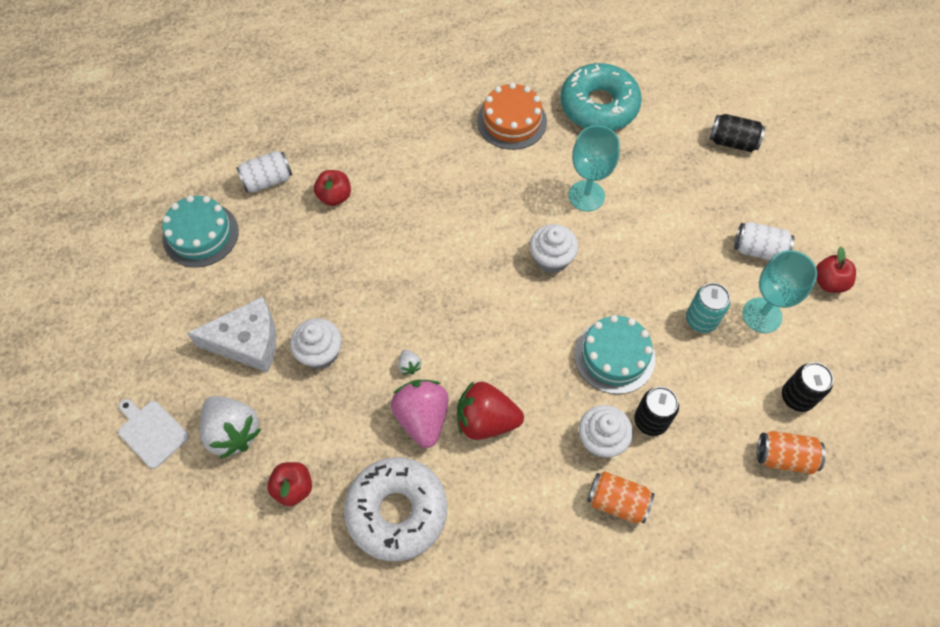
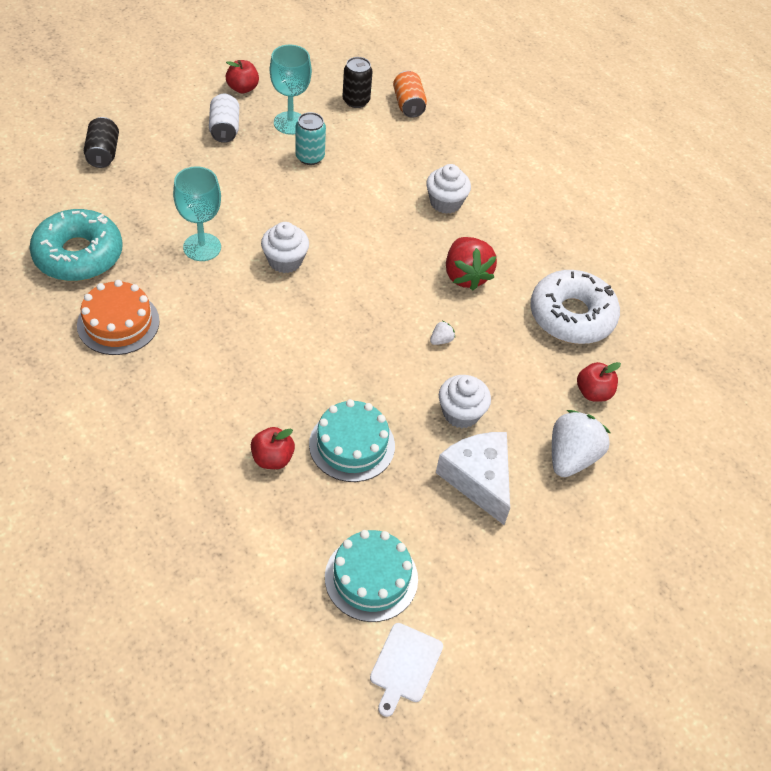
camera: 115 degrees left, 10 degrees down
(151, 432) = (607, 527): white cutting board -> white cutting board (405, 666)
(267, 180) = (272, 535): white can -> none
(422, 418) = (485, 318): pink strawberry -> none
(614, 356) = (367, 205): turquoise cake -> turquoise cake (352, 445)
(617, 502) = (490, 187): orange can -> none
(651, 420) = (415, 176): black can -> none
::::
Which lines above hold the word "white"? Copy each of them.

(151, 432) = (607, 527): white cutting board -> white cutting board (405, 666)
(267, 180) = (272, 535): white can -> none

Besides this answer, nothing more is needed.